> **Provided records**:
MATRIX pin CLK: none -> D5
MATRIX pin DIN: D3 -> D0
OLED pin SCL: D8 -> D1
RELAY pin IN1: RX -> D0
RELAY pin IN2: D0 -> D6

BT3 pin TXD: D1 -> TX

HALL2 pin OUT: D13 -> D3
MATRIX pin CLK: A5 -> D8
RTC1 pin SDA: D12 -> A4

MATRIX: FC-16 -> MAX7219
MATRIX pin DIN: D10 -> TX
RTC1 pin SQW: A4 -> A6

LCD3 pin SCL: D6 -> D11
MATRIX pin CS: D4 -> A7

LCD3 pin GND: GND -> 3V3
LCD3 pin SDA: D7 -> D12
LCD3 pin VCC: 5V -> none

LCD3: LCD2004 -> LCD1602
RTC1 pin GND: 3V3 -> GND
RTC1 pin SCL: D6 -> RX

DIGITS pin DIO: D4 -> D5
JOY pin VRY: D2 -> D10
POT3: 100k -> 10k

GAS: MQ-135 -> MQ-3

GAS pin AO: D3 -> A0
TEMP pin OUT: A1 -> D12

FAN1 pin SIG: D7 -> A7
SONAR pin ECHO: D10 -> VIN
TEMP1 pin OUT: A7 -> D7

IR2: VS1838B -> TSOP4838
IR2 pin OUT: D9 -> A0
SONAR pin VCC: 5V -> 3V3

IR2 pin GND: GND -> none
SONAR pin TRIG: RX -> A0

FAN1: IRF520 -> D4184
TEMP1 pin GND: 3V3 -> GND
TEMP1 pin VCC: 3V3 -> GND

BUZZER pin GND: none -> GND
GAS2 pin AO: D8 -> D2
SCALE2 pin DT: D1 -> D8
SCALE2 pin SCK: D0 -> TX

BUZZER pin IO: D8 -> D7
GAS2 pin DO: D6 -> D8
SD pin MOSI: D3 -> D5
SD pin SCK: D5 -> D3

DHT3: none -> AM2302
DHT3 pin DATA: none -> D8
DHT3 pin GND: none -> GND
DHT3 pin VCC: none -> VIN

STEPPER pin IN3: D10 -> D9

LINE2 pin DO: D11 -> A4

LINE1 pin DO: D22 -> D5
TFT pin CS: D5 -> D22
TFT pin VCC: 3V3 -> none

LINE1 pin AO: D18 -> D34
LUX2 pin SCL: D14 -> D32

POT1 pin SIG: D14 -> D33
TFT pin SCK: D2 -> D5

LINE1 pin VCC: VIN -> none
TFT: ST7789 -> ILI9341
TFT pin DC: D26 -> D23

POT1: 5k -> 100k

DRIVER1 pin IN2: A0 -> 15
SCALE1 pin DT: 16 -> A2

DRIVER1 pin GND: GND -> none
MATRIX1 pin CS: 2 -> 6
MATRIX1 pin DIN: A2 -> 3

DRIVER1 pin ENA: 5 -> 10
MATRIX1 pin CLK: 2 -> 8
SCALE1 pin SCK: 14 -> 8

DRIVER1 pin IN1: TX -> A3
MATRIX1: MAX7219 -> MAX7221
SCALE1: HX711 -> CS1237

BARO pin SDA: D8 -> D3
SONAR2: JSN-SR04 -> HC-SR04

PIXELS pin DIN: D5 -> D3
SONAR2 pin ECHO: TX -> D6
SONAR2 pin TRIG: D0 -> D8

> **Task statement**:
Taking the entries above, print exactly the lines starting at the line with "RTC1 pin SCL: D6 -> RX" and ending at the line with "IR2: VS1838B -> TSOP4838", both included.

> **Response area**:
RTC1 pin SCL: D6 -> RX

DIGITS pin DIO: D4 -> D5
JOY pin VRY: D2 -> D10
POT3: 100k -> 10k

GAS: MQ-135 -> MQ-3

GAS pin AO: D3 -> A0
TEMP pin OUT: A1 -> D12

FAN1 pin SIG: D7 -> A7
SONAR pin ECHO: D10 -> VIN
TEMP1 pin OUT: A7 -> D7

IR2: VS1838B -> TSOP4838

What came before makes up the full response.